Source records
.....

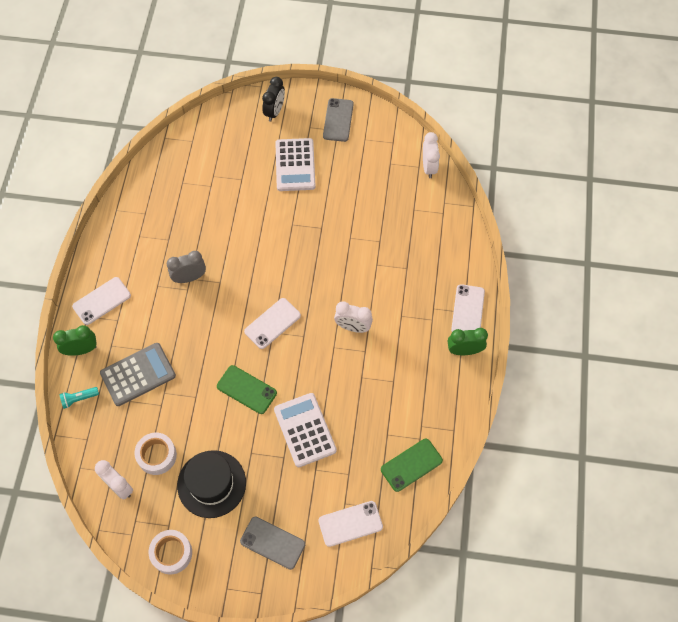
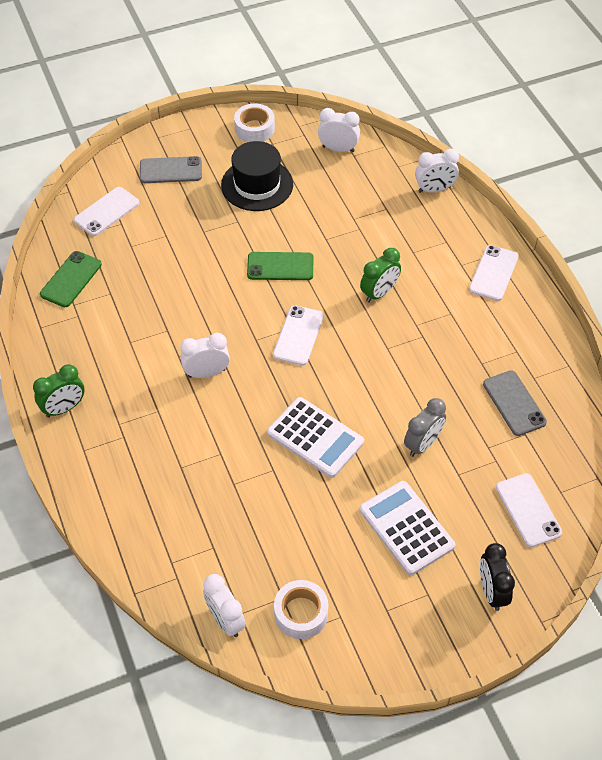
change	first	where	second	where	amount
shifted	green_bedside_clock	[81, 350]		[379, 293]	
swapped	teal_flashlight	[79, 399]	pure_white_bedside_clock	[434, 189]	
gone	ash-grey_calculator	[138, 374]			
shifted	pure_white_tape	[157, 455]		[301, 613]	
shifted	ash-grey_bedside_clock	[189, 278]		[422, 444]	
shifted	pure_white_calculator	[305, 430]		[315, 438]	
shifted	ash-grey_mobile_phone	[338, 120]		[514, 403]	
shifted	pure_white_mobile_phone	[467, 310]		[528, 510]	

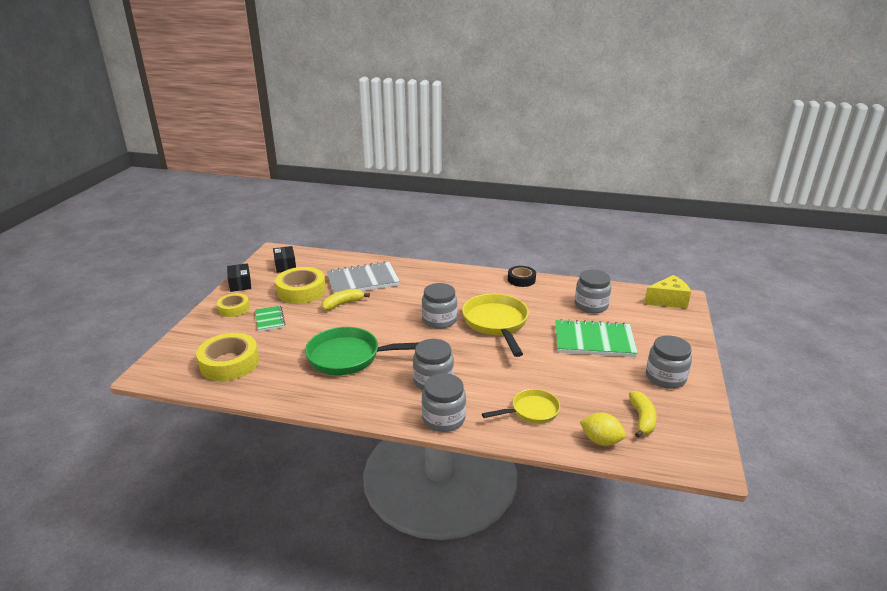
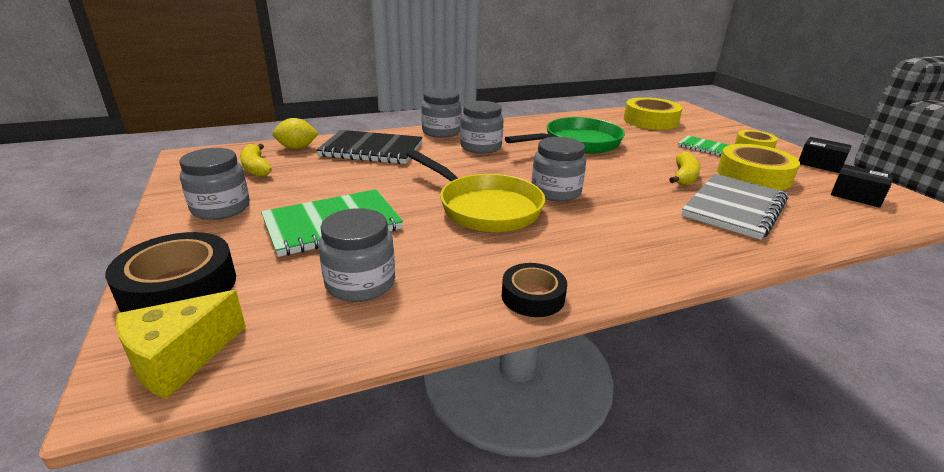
change	first	where	second	where	amount
swapped	golden_pan	[531, 411]	black_notepad	[371, 150]	
new			black_tape	[179, 287]	

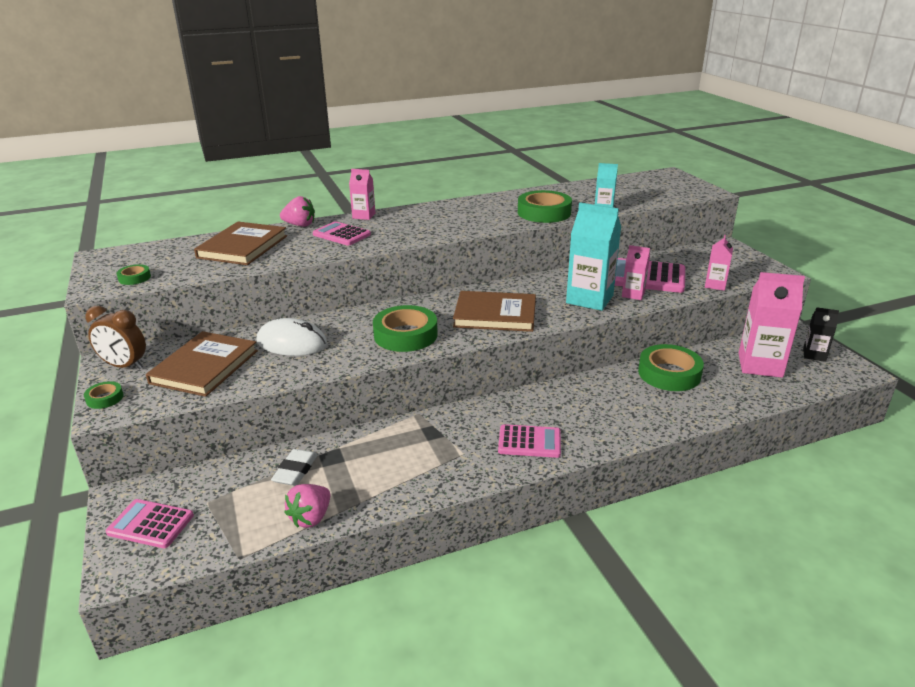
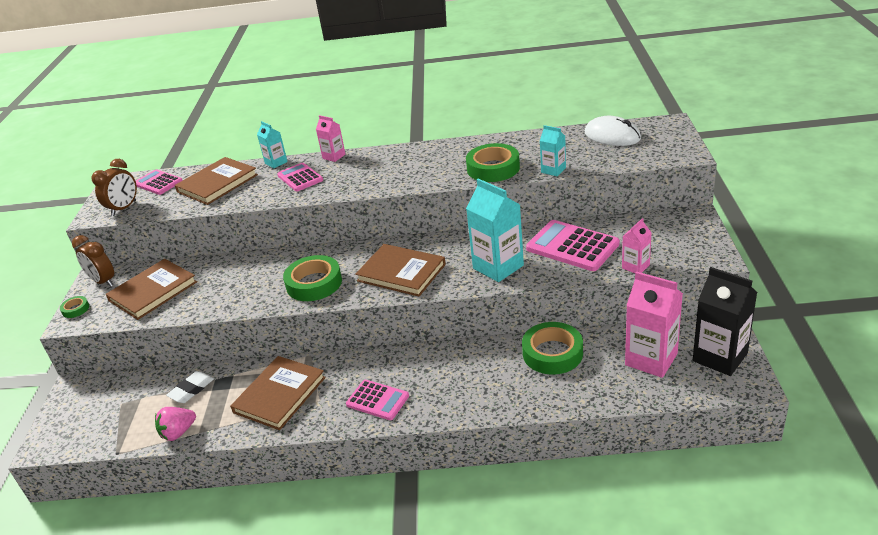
change	first	where	second	where	amount
shifted	pink_calculator	[150, 524]		[158, 183]	
swapped	green_tape	[134, 278]	dark_brown_bedside_clock	[124, 208]	
shifted	pure_white_mouse	[292, 343]		[612, 136]	
swapped	pink_strawberry	[300, 225]	teal_juice_carton	[276, 163]	
gone	pink_juice_carton	[633, 294]			
scaled	black_juice_carton	[814, 355]		[720, 357]	x1.88
new			dark_brown_hardcover	[279, 395]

.....

When you copy the data, keep every line exact and leave out each picture.

change	first	where	second	where	amount
shifted	green_bedside_clock	[81, 350]		[379, 293]	
swapped	teal_flashlight	[79, 399]	pure_white_bedside_clock	[434, 189]	
gone	ash-grey_calculator	[138, 374]			
shifted	pure_white_tape	[157, 455]		[301, 613]	
shifted	ash-grey_bedside_clock	[189, 278]		[422, 444]	
shifted	pure_white_calculator	[305, 430]		[315, 438]	
shifted	ash-grey_mobile_phone	[338, 120]		[514, 403]	
shifted	pure_white_mobile_phone	[467, 310]		[528, 510]	

change	first	where	second	where	amount
swapped	golden_pan	[531, 411]	black_notepad	[371, 150]	
new			black_tape	[179, 287]	

change	first	where	second	where	amount
shifted	pink_calculator	[150, 524]		[158, 183]	
swapped	green_tape	[134, 278]	dark_brown_bedside_clock	[124, 208]	
shifted	pure_white_mouse	[292, 343]		[612, 136]	
swapped	pink_strawberry	[300, 225]	teal_juice_carton	[276, 163]	
gone	pink_juice_carton	[633, 294]			
scaled	black_juice_carton	[814, 355]		[720, 357]	x1.88
new			dark_brown_hardcover	[279, 395]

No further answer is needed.